# INSTRUCTION:
Exactly as written, return every line of the data below apart from the pictures.

DATA Start Marker

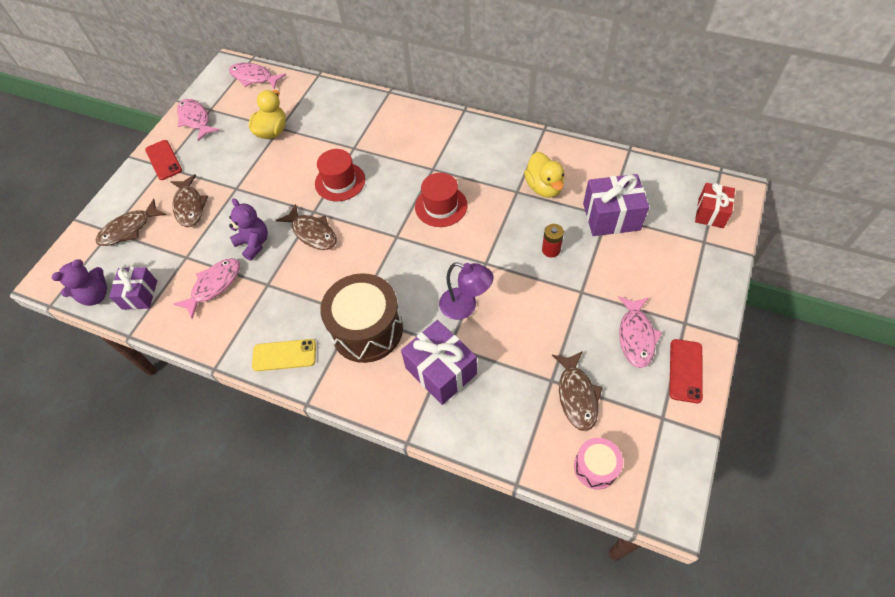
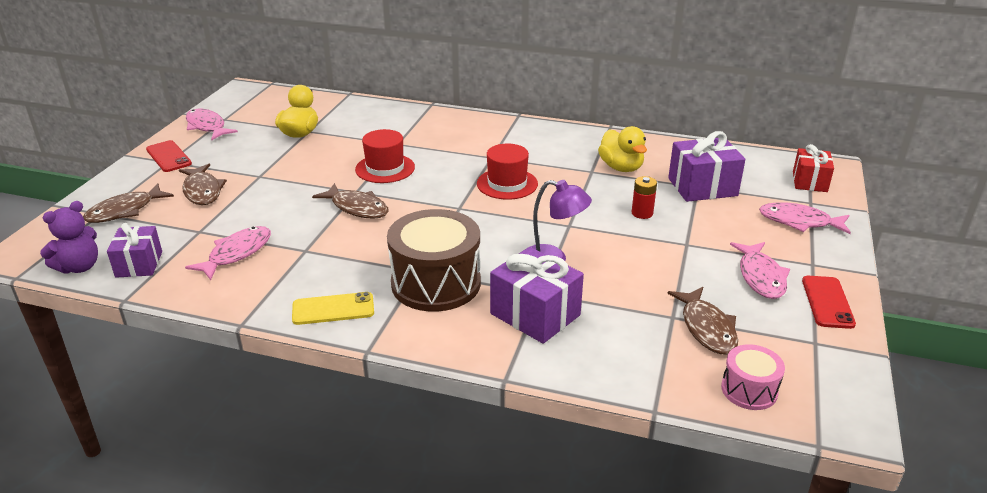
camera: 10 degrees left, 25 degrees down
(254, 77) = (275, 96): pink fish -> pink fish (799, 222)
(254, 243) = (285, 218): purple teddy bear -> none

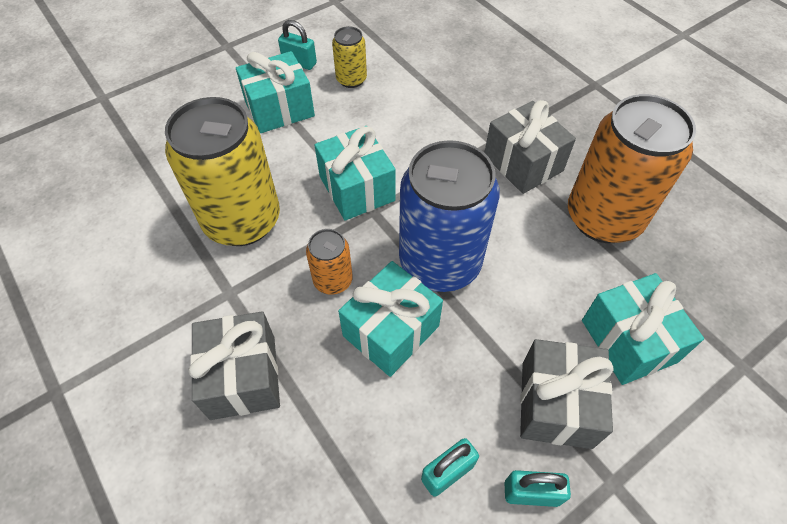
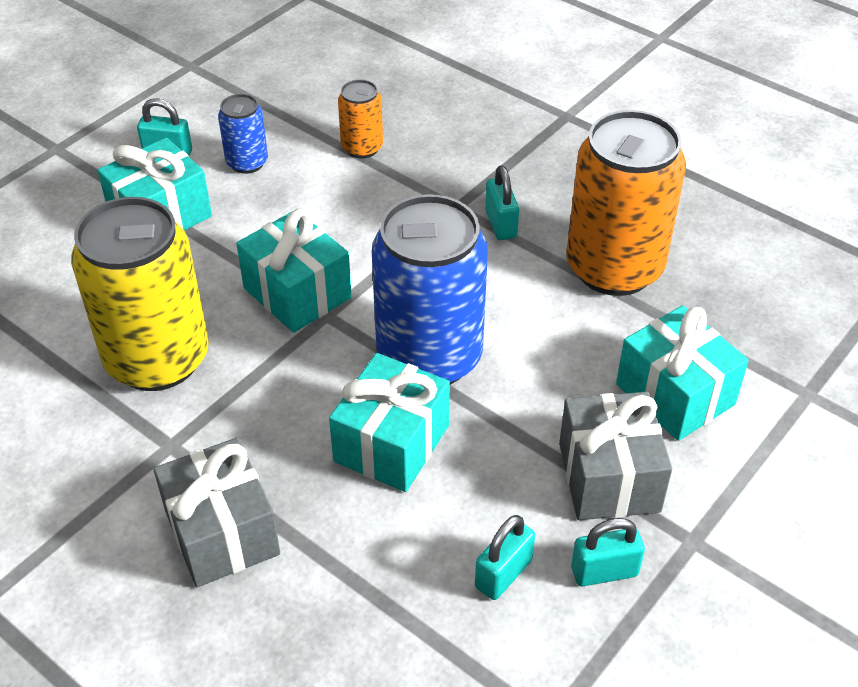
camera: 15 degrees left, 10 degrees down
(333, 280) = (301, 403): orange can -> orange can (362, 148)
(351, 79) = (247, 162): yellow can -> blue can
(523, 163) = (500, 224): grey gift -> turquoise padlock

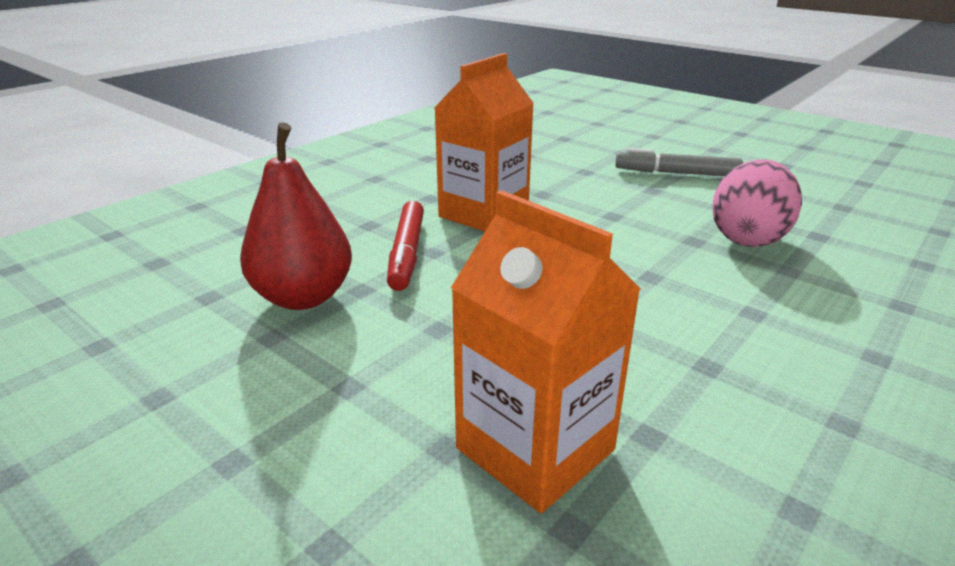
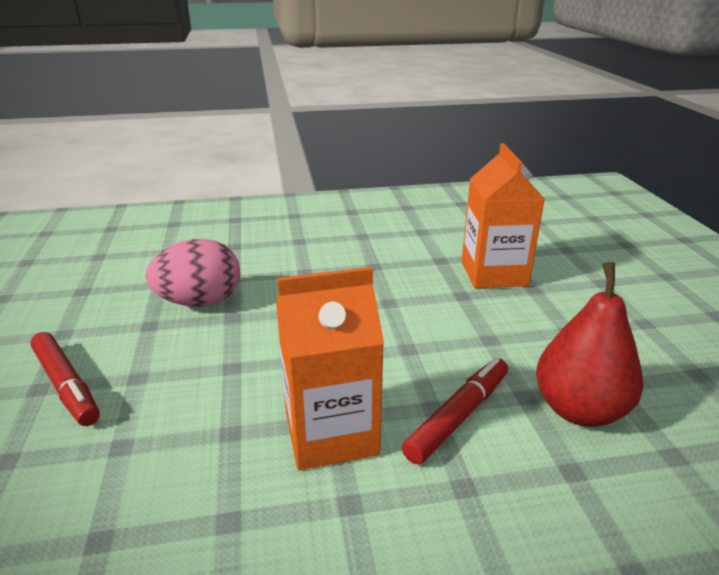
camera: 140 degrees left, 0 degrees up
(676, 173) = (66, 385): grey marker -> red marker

DATA End Marker

# SOLUTION:
camera: 10 degrees left, 25 degrees down
(254, 77) = (275, 96): pink fish -> pink fish (799, 222)
(254, 243) = (285, 218): purple teddy bear -> none

camera: 15 degrees left, 10 degrees down
(333, 280) = (301, 403): orange can -> orange can (362, 148)
(351, 79) = (247, 162): yellow can -> blue can
(523, 163) = (500, 224): grey gift -> turquoise padlock

camera: 140 degrees left, 0 degrees up
(676, 173) = (66, 385): grey marker -> red marker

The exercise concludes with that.